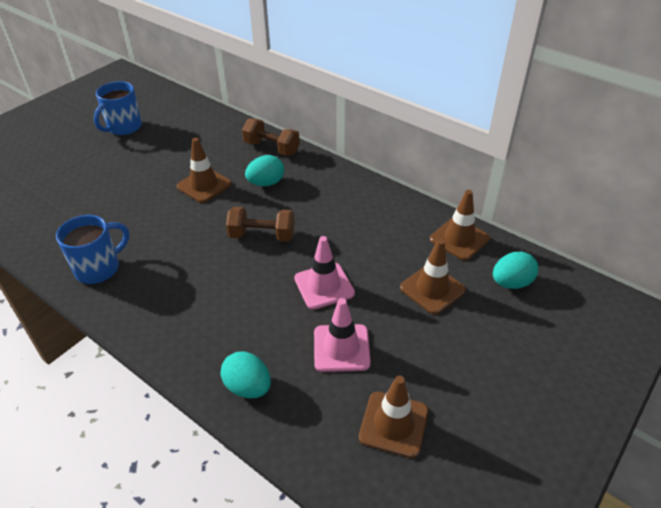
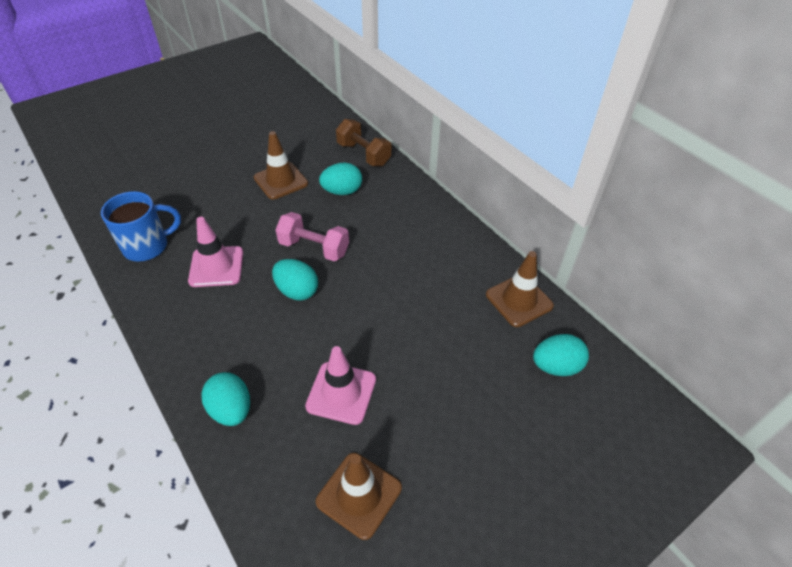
camera: 15 degrees right, 5 degrees up
blue mug [94,81,142,135] -> none
brown dumbbell [226,207,295,242] -> pink dumbbell [276,212,349,261]
pink traffic cone [294,236,355,310] -> pink traffic cone moved to [188,217,243,287]
brown traffic cone [400,239,466,314] -> none
none -> turquoise egg [272,259,318,301]

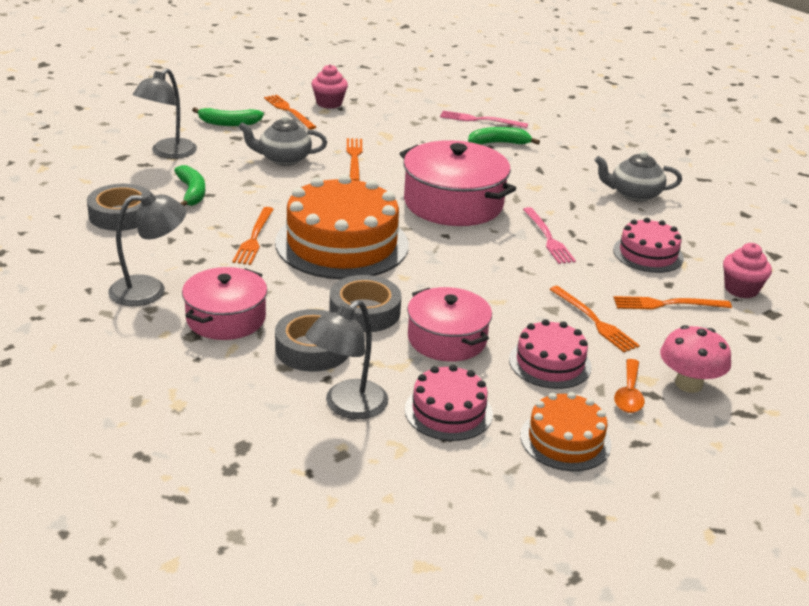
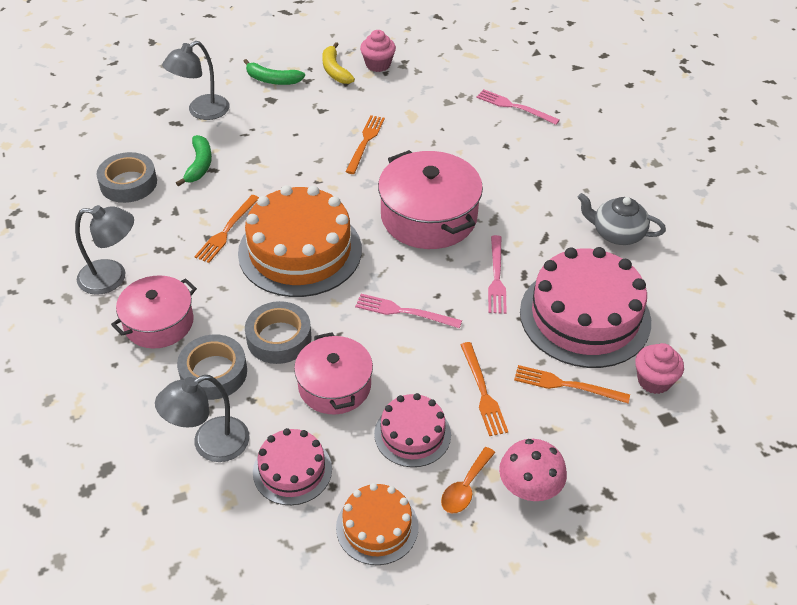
camera: 20 degrees right, 15 degrees up
grey teapot [238,115,327,166] -> none
orange fork [264,95,316,129] -> yellow banana [322,42,355,84]
green banana [468,127,540,145] -> none
pink cake [613,218,684,273] -> pink cake [520,247,651,368], size x1.88
none -> pink fork [355,294,462,328]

- [Instruction]:
Copy out exactly, without any pictures, the lines above that begin at the one with "none -> turquoise egg [272,259,318,301]" and end at the last line of the listing.

- [Answer for the task]:
none -> turquoise egg [272,259,318,301]

camera: 20 degrees right, 15 degrees up
grey teapot [238,115,327,166] -> none
orange fork [264,95,316,129] -> yellow banana [322,42,355,84]
green banana [468,127,540,145] -> none
pink cake [613,218,684,273] -> pink cake [520,247,651,368], size x1.88
none -> pink fork [355,294,462,328]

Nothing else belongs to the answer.